» **Supplied material**:

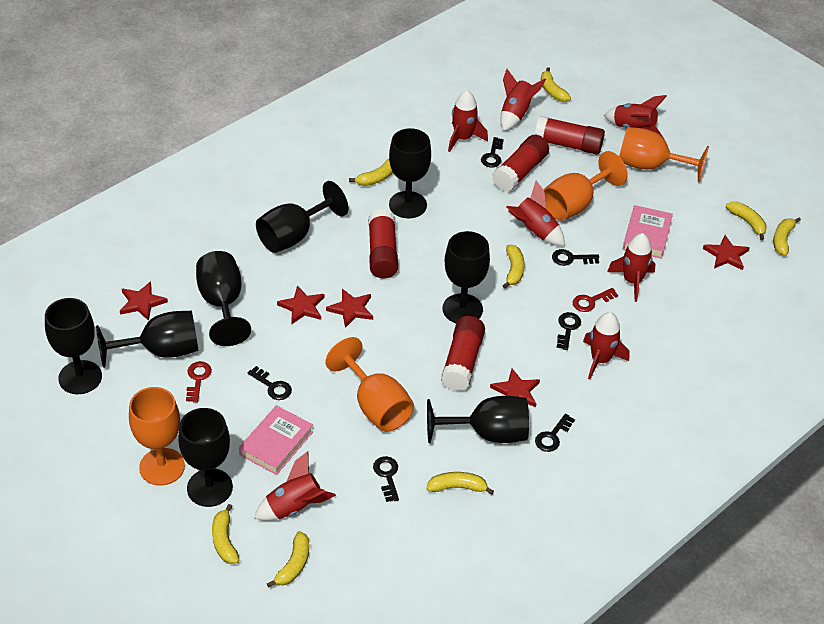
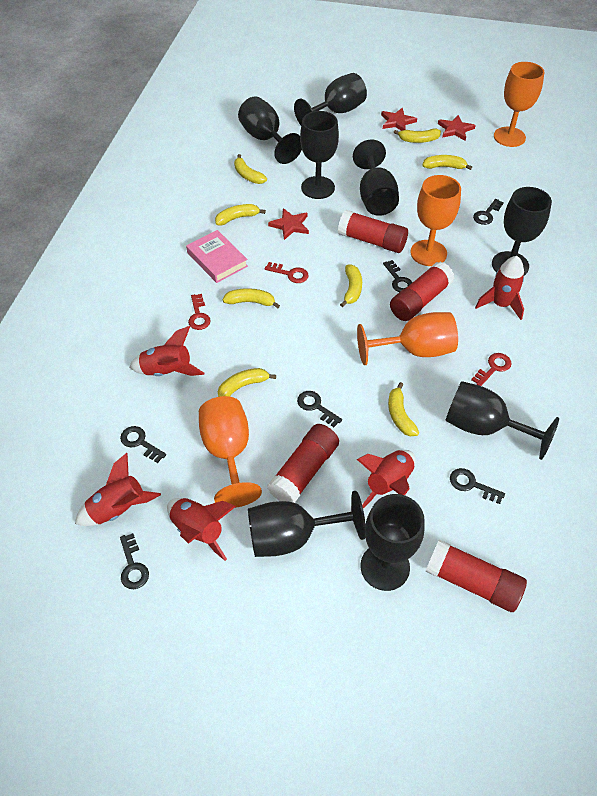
pink book: 2 -> 1
red key: 2 -> 3
red rocket: 7 -> 5
red star: 5 -> 3

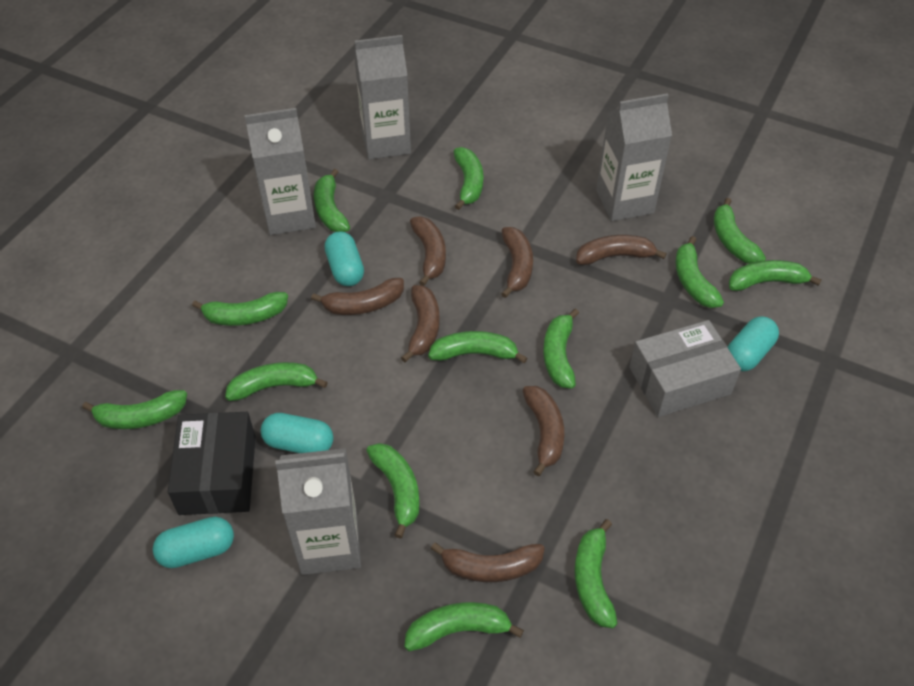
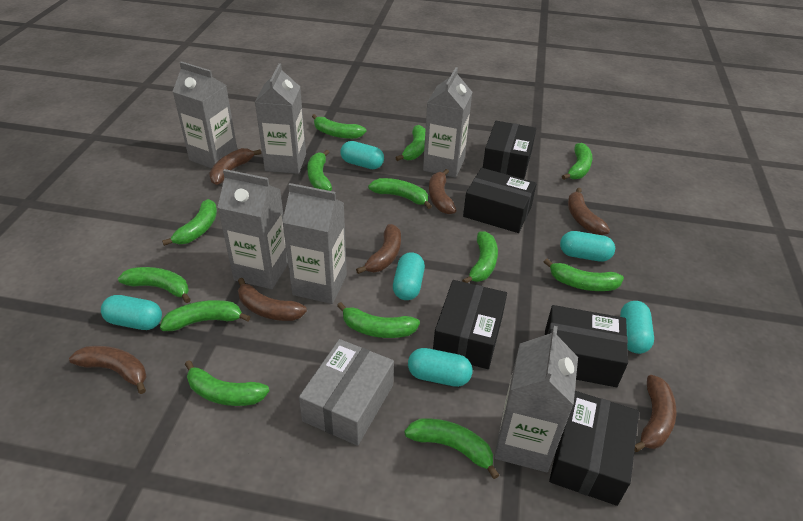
black box: 1 -> 5
grey carton: 4 -> 6
turquoise capsule: 4 -> 6

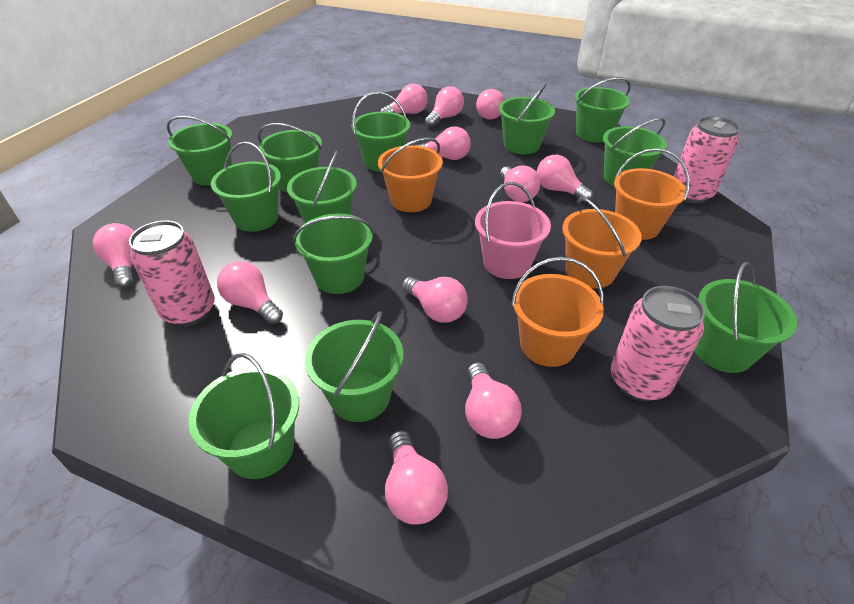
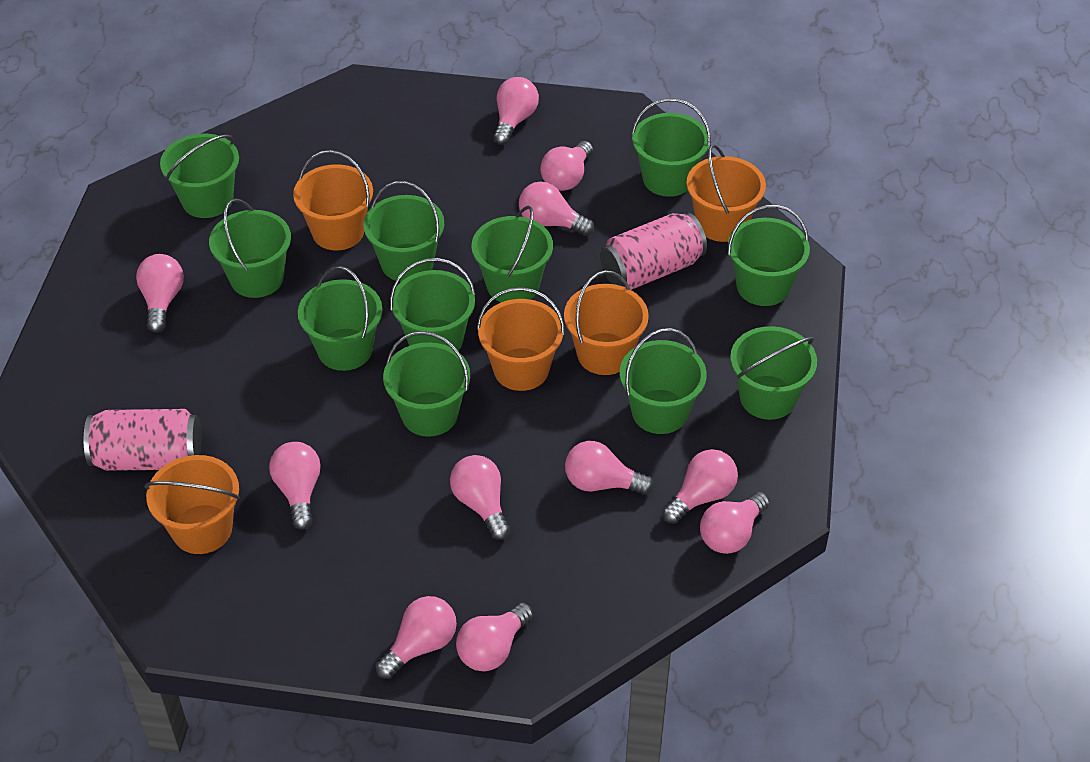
green bucket: 12 -> 11
orange bucket: 4 -> 5
pink bucket: 1 -> 0
pink can: 3 -> 2

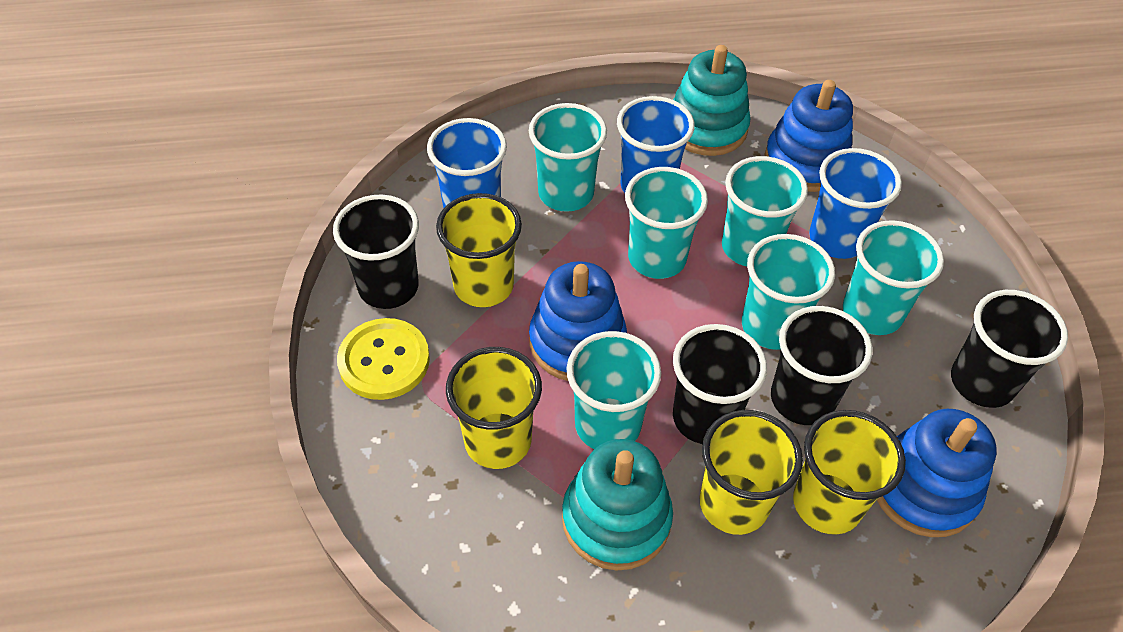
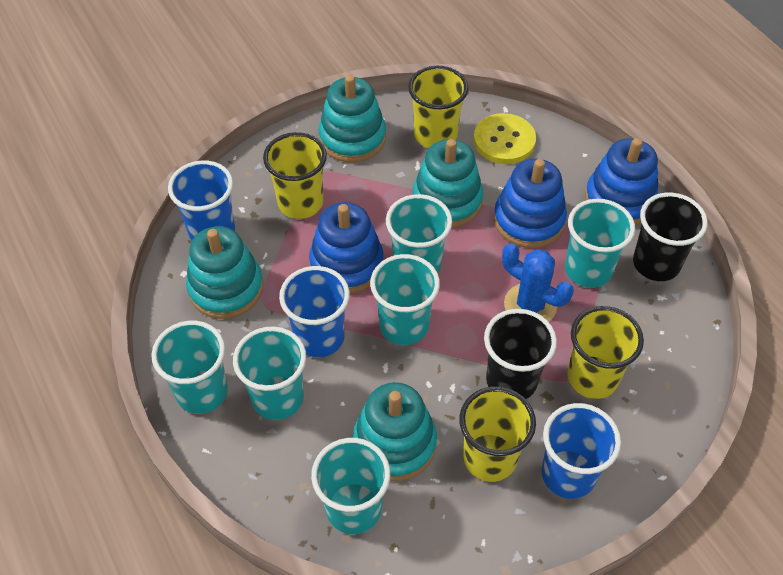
black cup: 4 -> 2
blue cactus: 0 -> 1
turquoise stacking toy: 2 -> 4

» **Job**:
Go through the listing above and find each line that contains "bucket", then copy it.

» **Written reply**:
green bucket: 12 -> 11
orange bucket: 4 -> 5
pink bucket: 1 -> 0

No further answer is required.